Search the data for the string "camera" and gather each line it is in.

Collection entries
# # # #

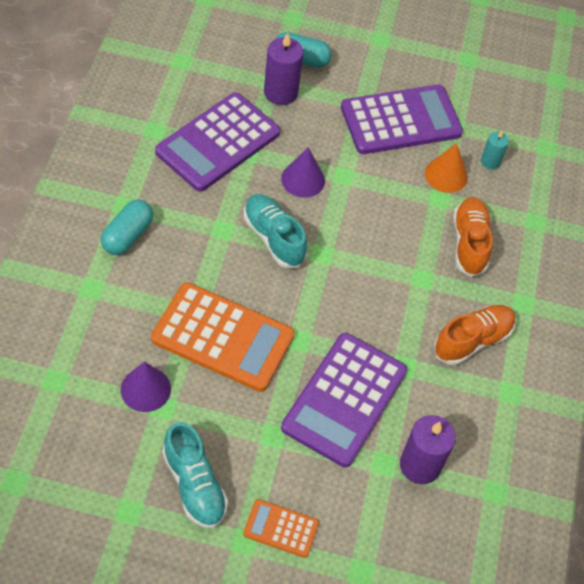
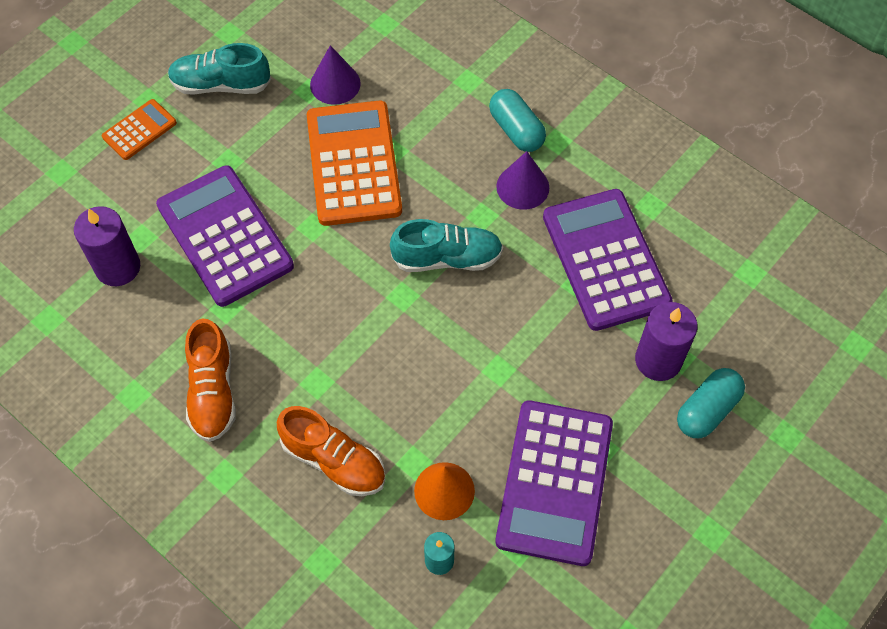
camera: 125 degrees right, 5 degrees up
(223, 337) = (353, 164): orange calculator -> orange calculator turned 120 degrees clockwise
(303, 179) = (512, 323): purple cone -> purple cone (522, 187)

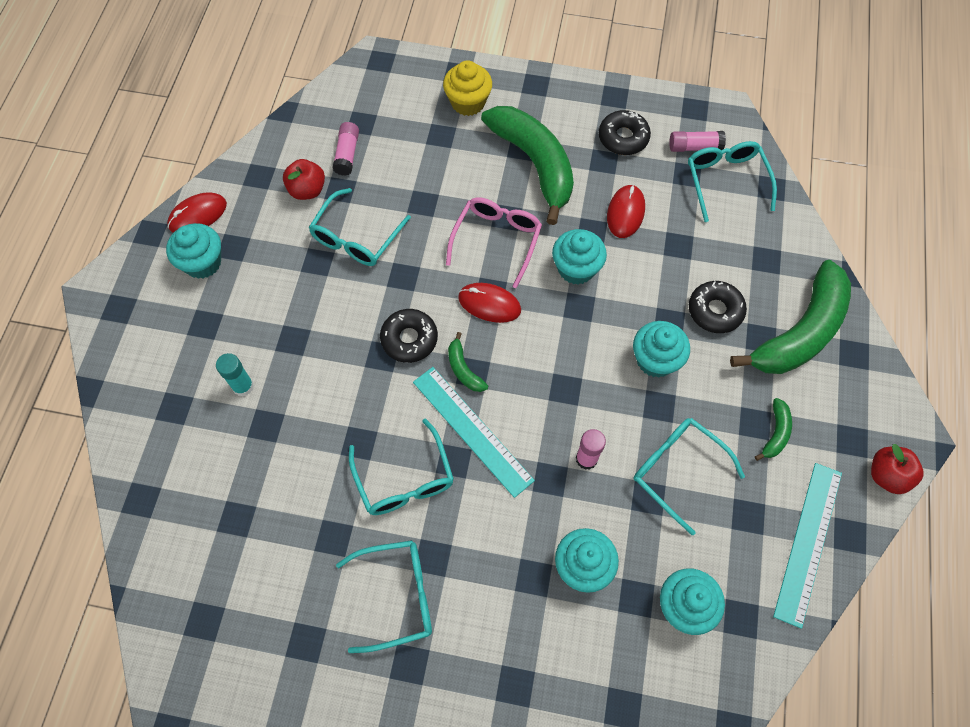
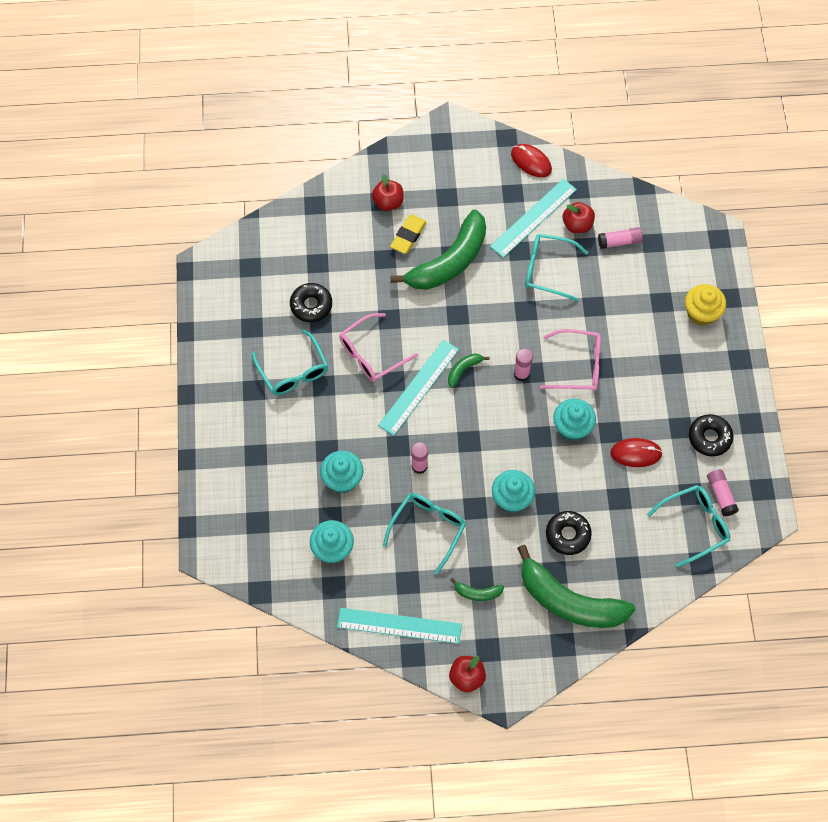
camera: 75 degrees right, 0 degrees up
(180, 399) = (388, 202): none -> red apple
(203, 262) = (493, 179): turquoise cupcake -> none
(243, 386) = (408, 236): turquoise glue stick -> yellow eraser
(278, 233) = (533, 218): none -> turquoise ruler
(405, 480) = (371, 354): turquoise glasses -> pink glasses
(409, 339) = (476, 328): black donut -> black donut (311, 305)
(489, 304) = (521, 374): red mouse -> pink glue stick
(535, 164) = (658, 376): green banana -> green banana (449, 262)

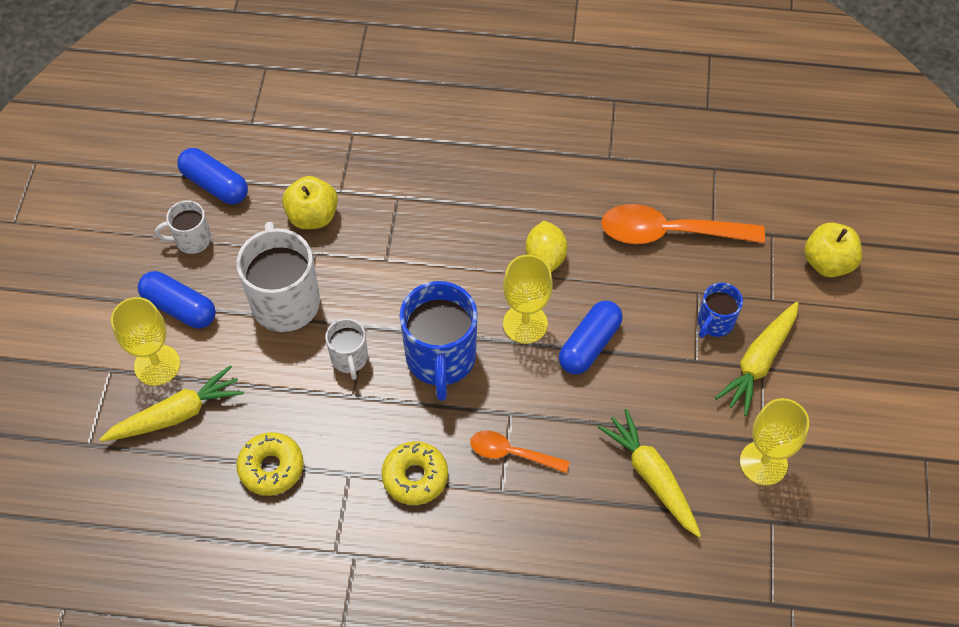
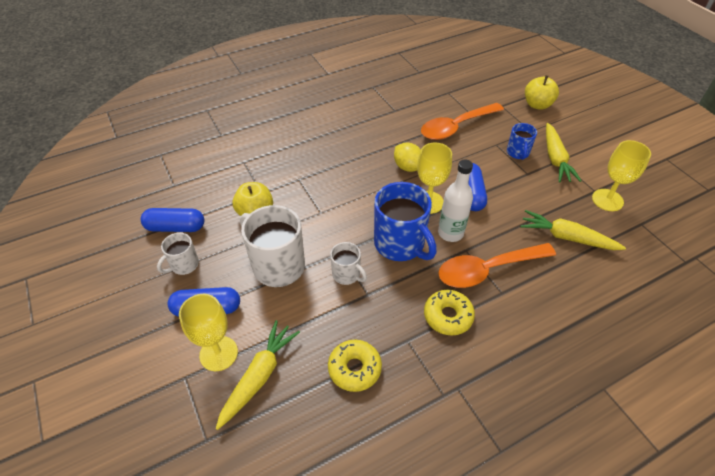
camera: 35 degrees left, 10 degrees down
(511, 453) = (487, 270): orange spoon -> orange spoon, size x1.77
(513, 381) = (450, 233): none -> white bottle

# # # #

* RESULT BELOW:
camera: 125 degrees right, 5 degrees up
camera: 75 degrees right, 0 degrees up
camera: 35 degrees left, 10 degrees down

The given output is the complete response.